_WHAT THE TASK ASKS_.
Reproduce verbatim the line containing "RTC pin SQW: D2 -> D0" and every line that follows it through the end of the entries below, omitting all pictures.

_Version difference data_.
+++++
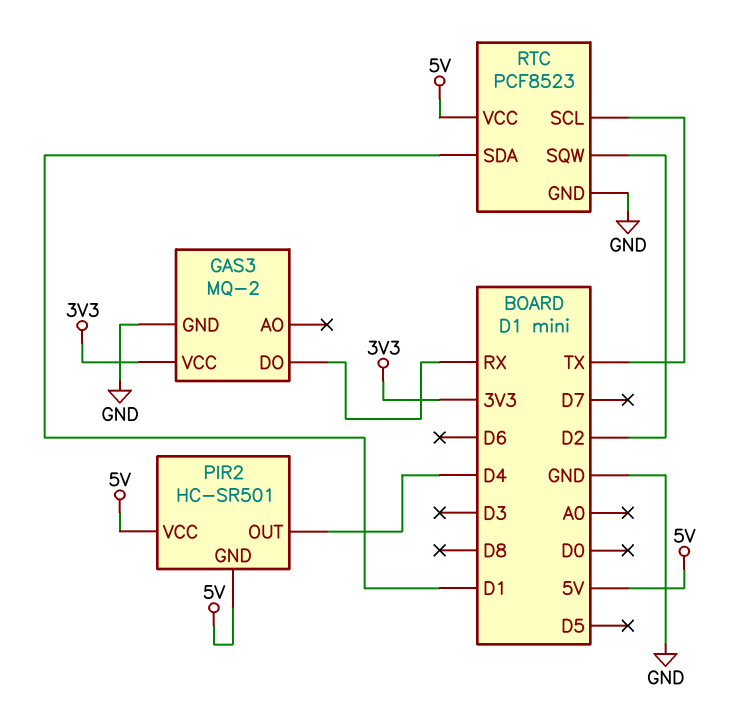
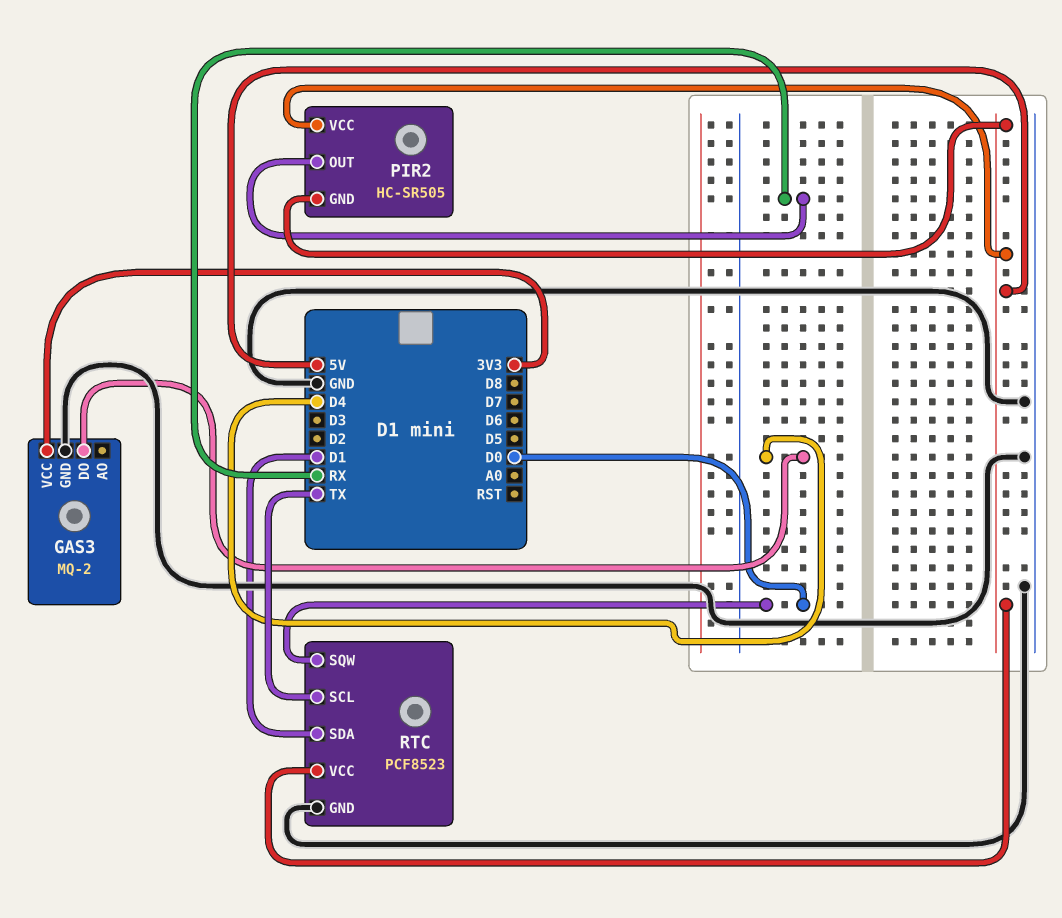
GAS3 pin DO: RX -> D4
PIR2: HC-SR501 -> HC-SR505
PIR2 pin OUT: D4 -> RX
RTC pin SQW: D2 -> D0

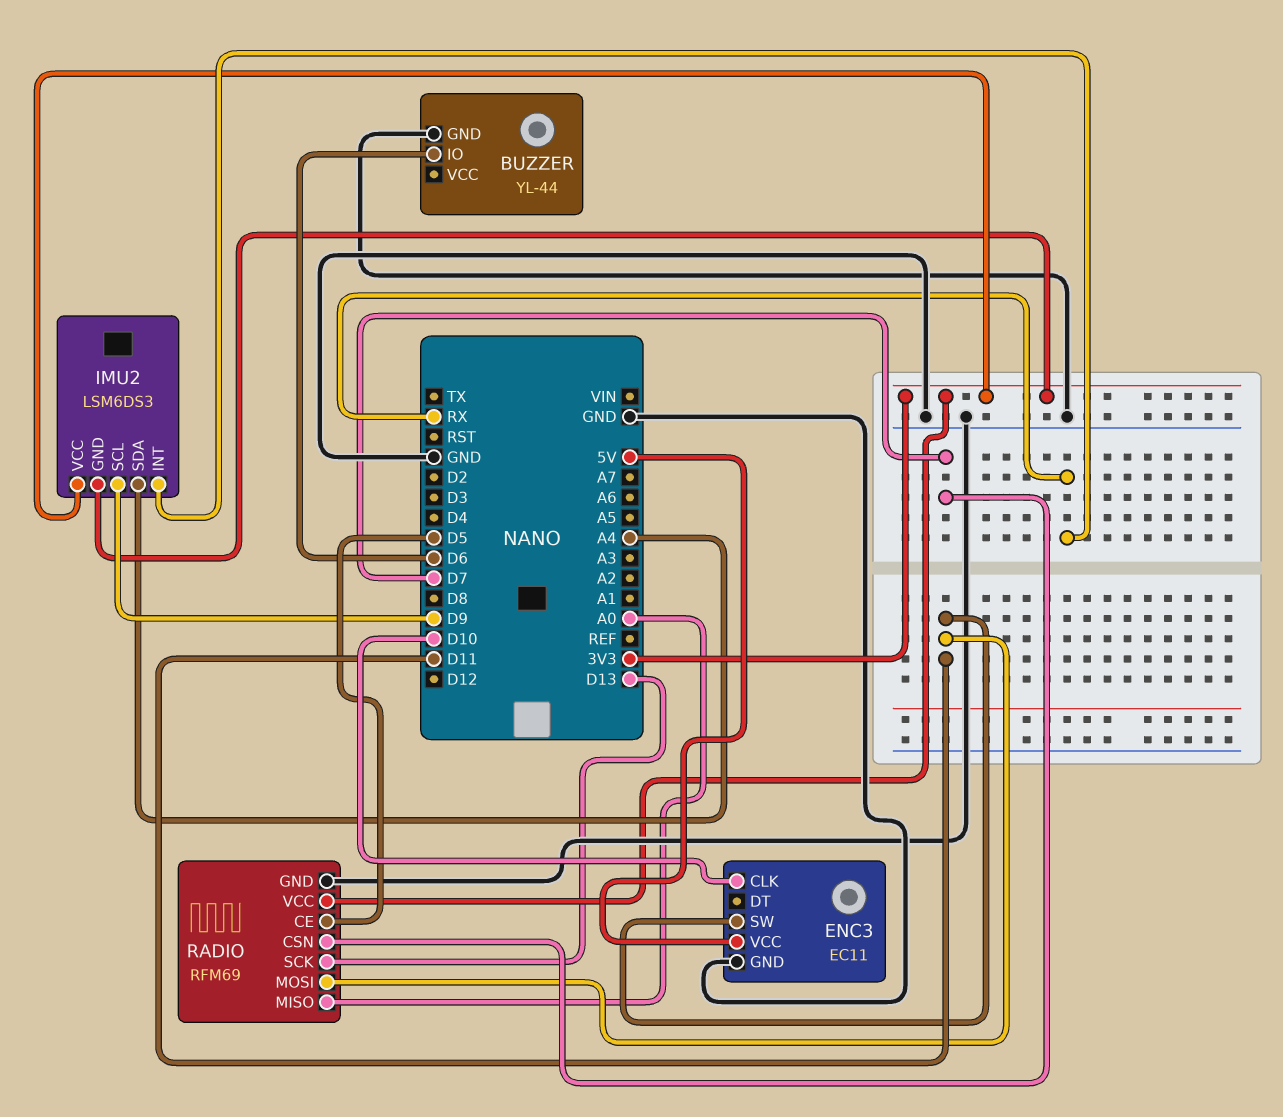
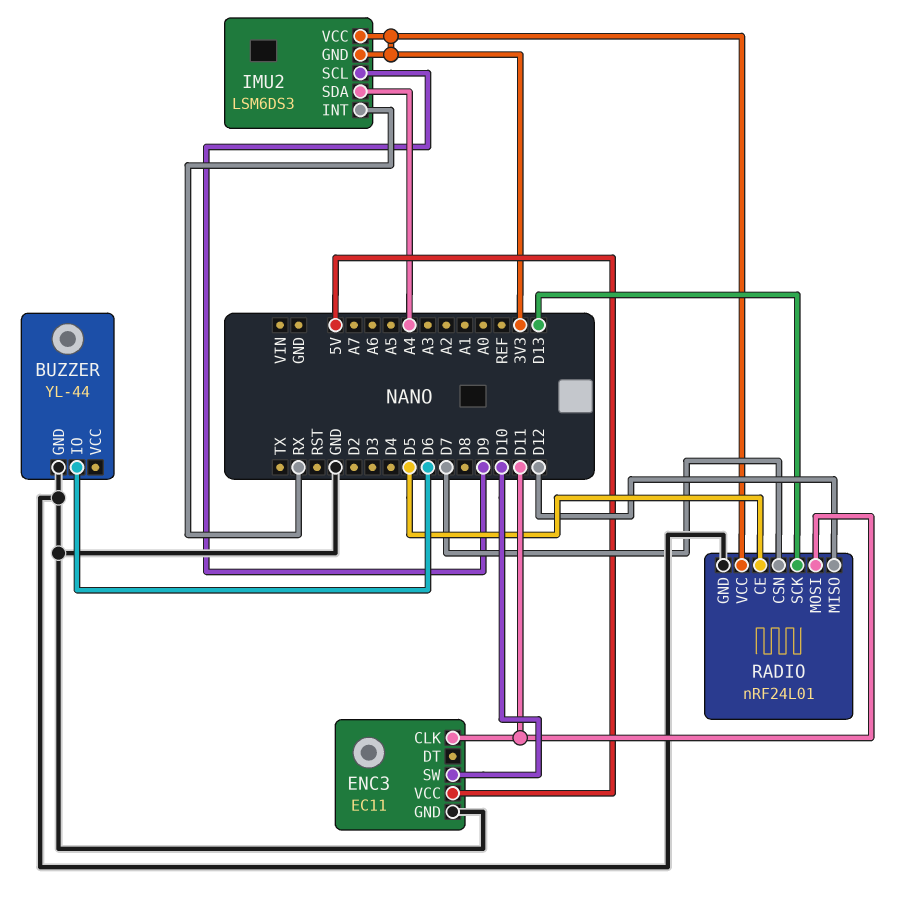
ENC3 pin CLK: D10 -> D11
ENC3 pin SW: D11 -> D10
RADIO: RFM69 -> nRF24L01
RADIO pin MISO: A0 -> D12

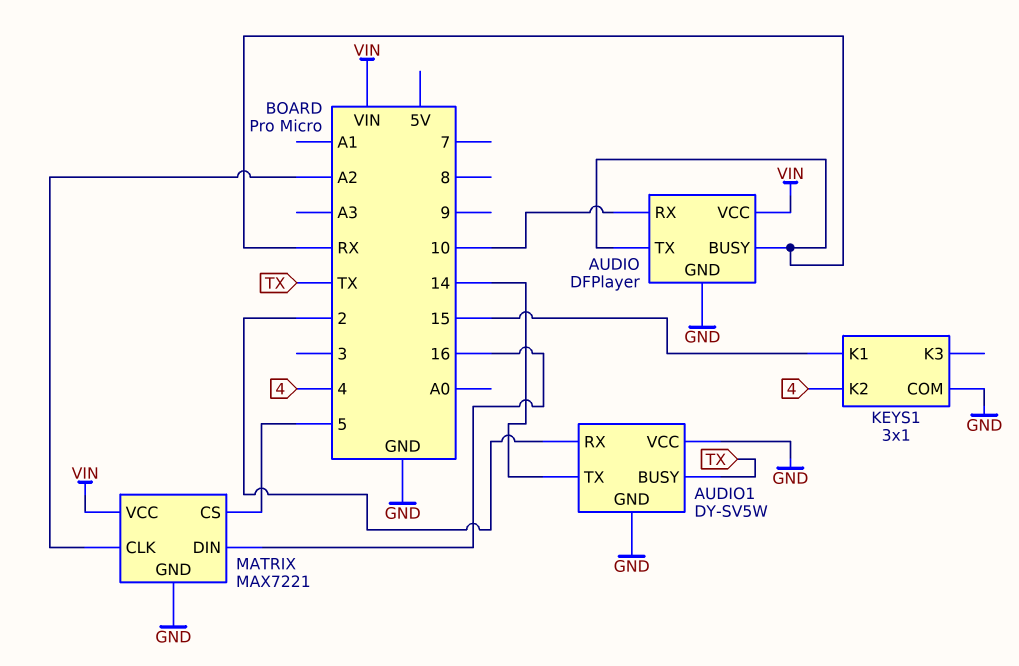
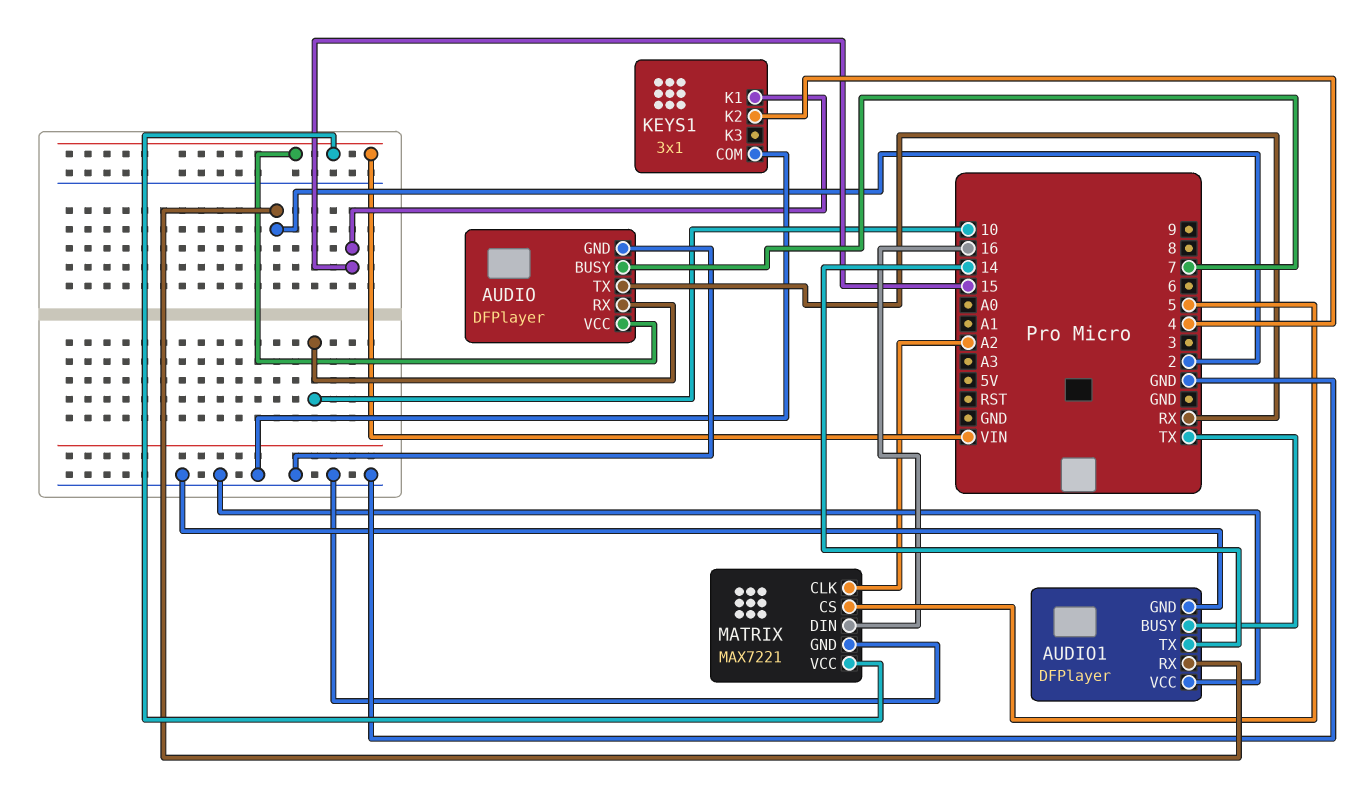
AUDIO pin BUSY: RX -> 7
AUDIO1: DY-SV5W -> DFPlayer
+++++
_EXERCISE ANSWER_.
RTC pin SQW: D2 -> D0

ENC3 pin CLK: D10 -> D11
ENC3 pin SW: D11 -> D10
RADIO: RFM69 -> nRF24L01
RADIO pin MISO: A0 -> D12

AUDIO pin BUSY: RX -> 7
AUDIO1: DY-SV5W -> DFPlayer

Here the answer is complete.